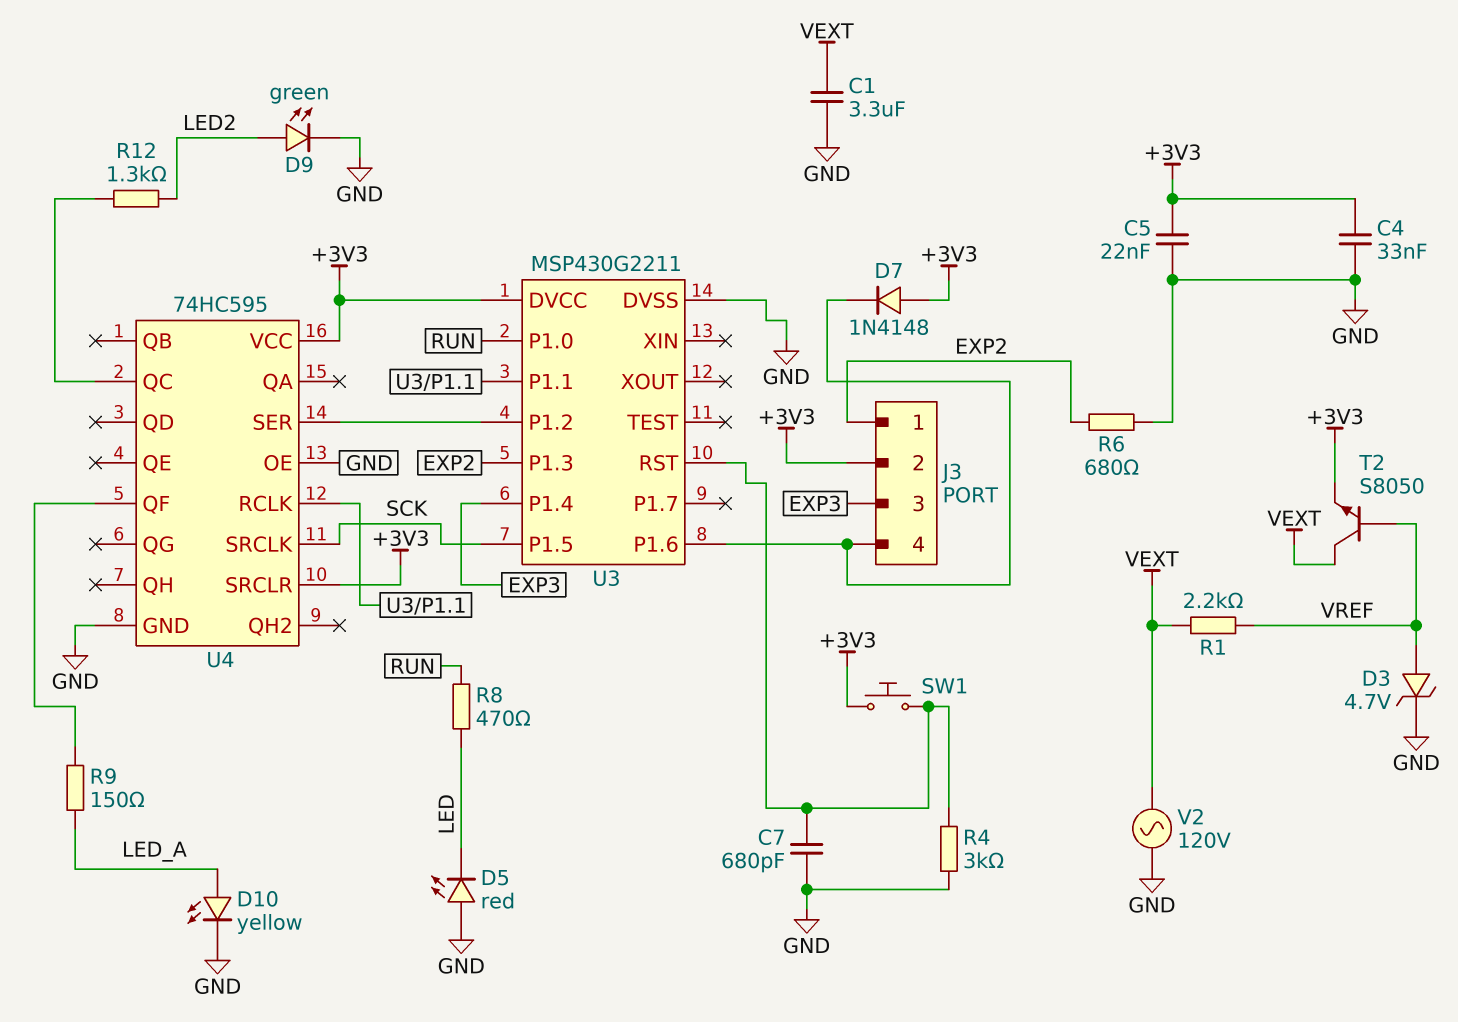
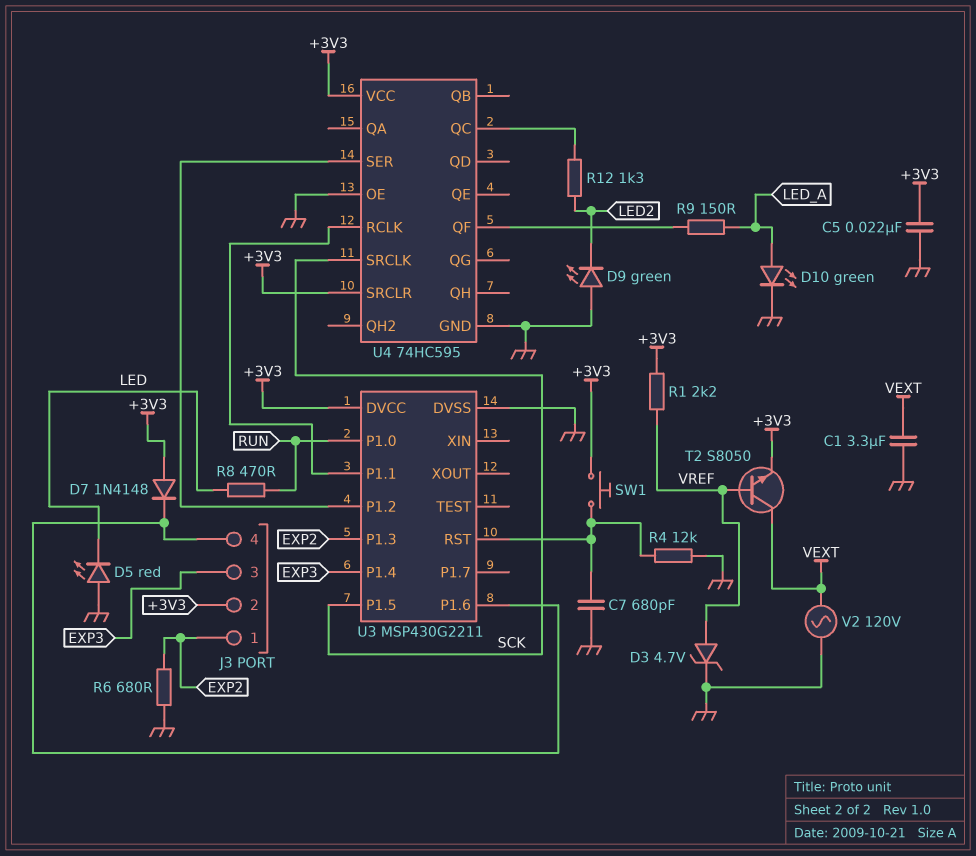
C4: 33nF (+3V3, GND) -> none
D9: LED green (A LED2, K GND) -> LED green (A GND, K LED2)
D10: LED yellow (A LED_A, K GND) -> LED green (A LED_A, K GND)
R1: 2.2k (VEXT, VREF) -> 2.2k (+3V3, VREF)
R4: 3k (GND, U3/RST) -> 12k (GND, U3/RST)

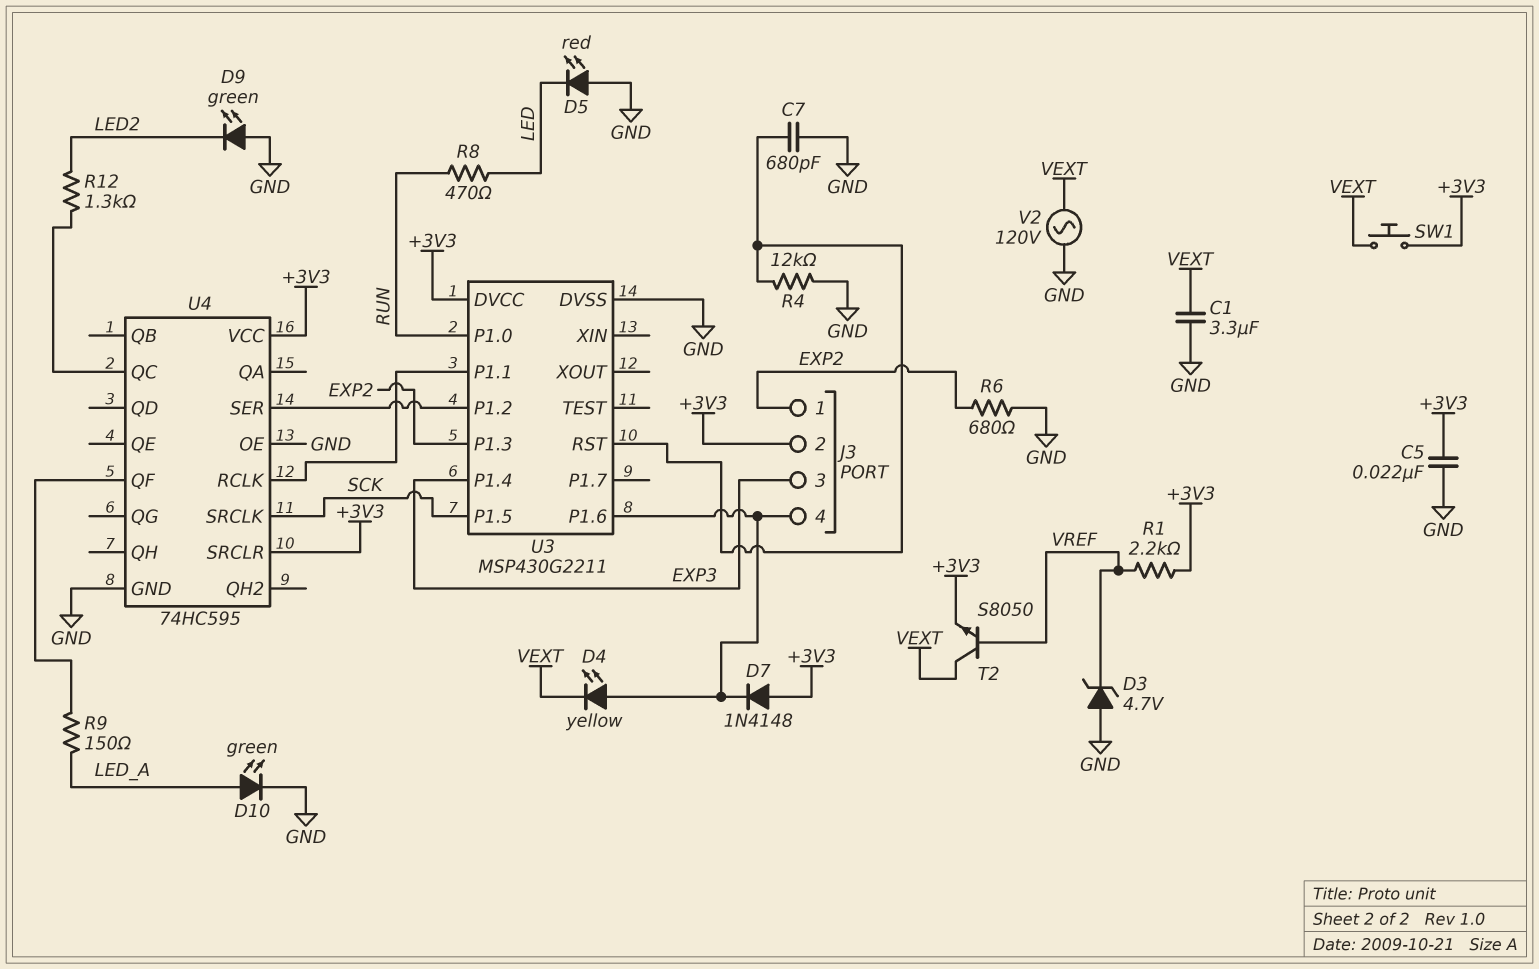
D3: zener 4.7V (A VREF, K GND) -> zener 4.7V (A GND, K VREF)
D4: none -> LED yellow (A J3/4, K VEXT)
SW1: button (+3V3, U3/RST) -> button (+3V3, VEXT)

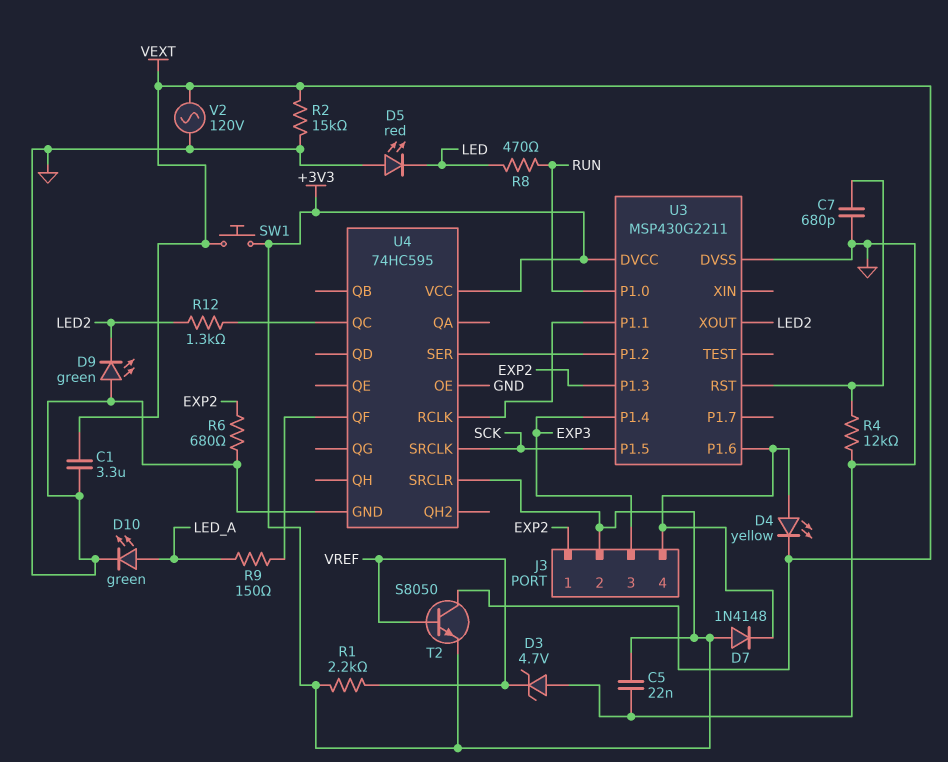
R2: none -> 15k (GND, VEXT)
U3 pin XOUT: none -> LED2

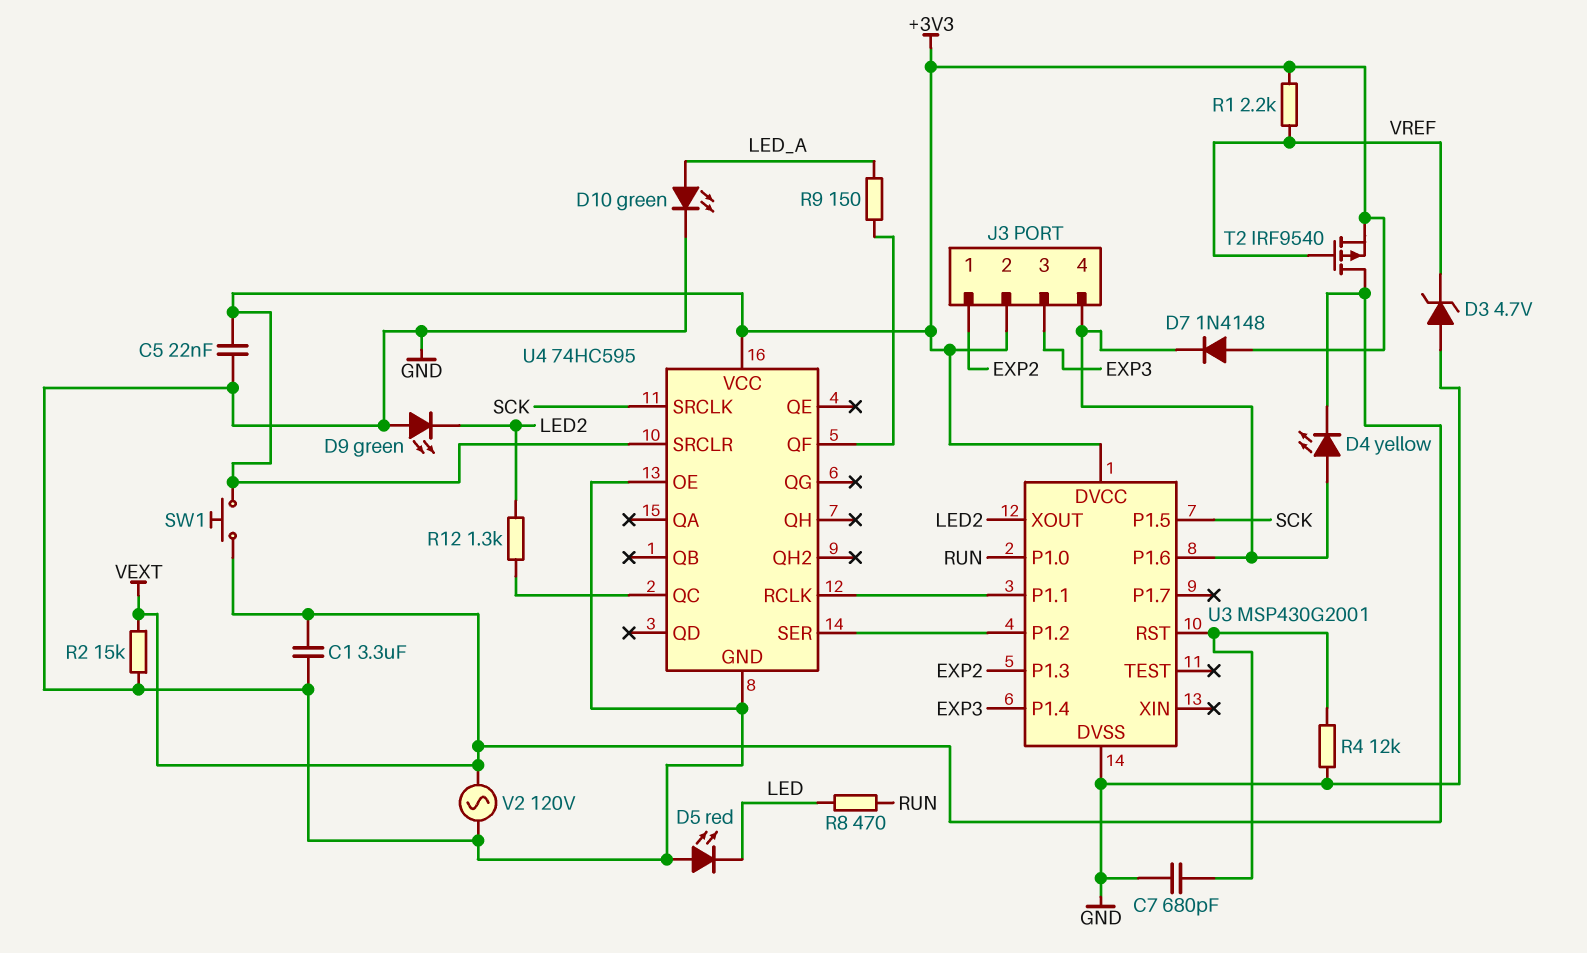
R6: 680 (EXP2, GND) -> none
T2: NPN S8050 (B VREF, C VEXT, E +3V3) -> PMOS IRF9540 (G VREF, D VEXT, S +3V3)
U3: MSP430G2211 -> MSP430G2001

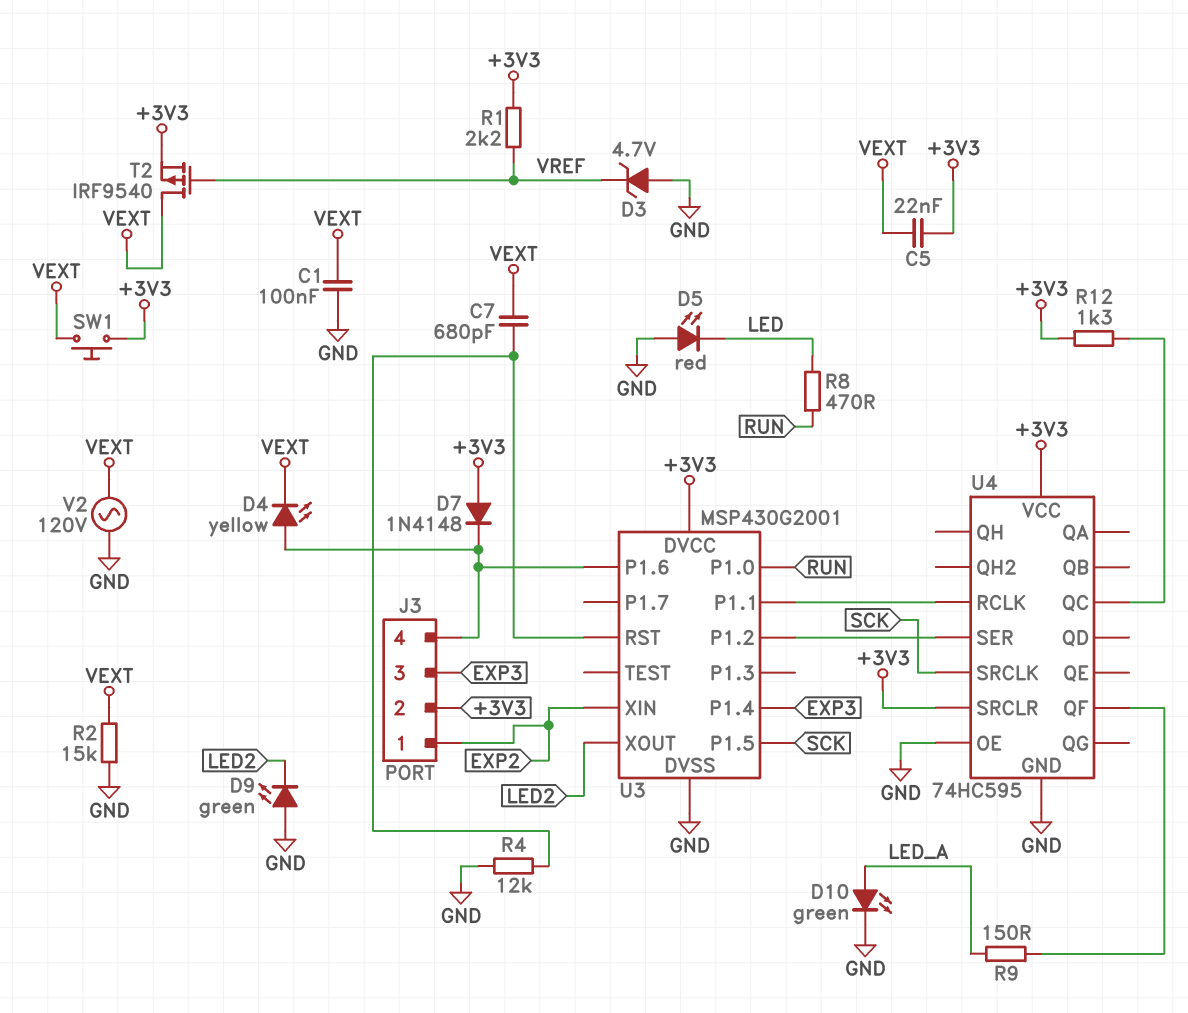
C1: 3.3uF (GND, VEXT) -> 100nF (GND, VEXT)
C5: 22nF (+3V3, GND) -> 22nF (+3V3, VEXT)
C7: 680pF (GND, U3/RST) -> 680pF (U3/RST, VEXT)
R12: 1.3k (LED2, U4/QC) -> 1.3k (+3V3, U4/QC)
U3 pin P1.3: EXP2 -> none
U3 pin XIN: none -> EXP2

:::::

▶ _Instructions for the task_
Retype the line containing "D10: LED yellow" and each line after it through the last line of the entries above, exactly, with no pictures and nothing else.

▶ _Problem solution_
D10: LED yellow (A LED_A, K GND) -> LED green (A LED_A, K GND)
R1: 2.2k (VEXT, VREF) -> 2.2k (+3V3, VREF)
R4: 3k (GND, U3/RST) -> 12k (GND, U3/RST)

D3: zener 4.7V (A VREF, K GND) -> zener 4.7V (A GND, K VREF)
D4: none -> LED yellow (A J3/4, K VEXT)
SW1: button (+3V3, U3/RST) -> button (+3V3, VEXT)

R2: none -> 15k (GND, VEXT)
U3 pin XOUT: none -> LED2

R6: 680 (EXP2, GND) -> none
T2: NPN S8050 (B VREF, C VEXT, E +3V3) -> PMOS IRF9540 (G VREF, D VEXT, S +3V3)
U3: MSP430G2211 -> MSP430G2001

C1: 3.3uF (GND, VEXT) -> 100nF (GND, VEXT)
C5: 22nF (+3V3, GND) -> 22nF (+3V3, VEXT)
C7: 680pF (GND, U3/RST) -> 680pF (U3/RST, VEXT)
R12: 1.3k (LED2, U4/QC) -> 1.3k (+3V3, U4/QC)
U3 pin P1.3: EXP2 -> none
U3 pin XIN: none -> EXP2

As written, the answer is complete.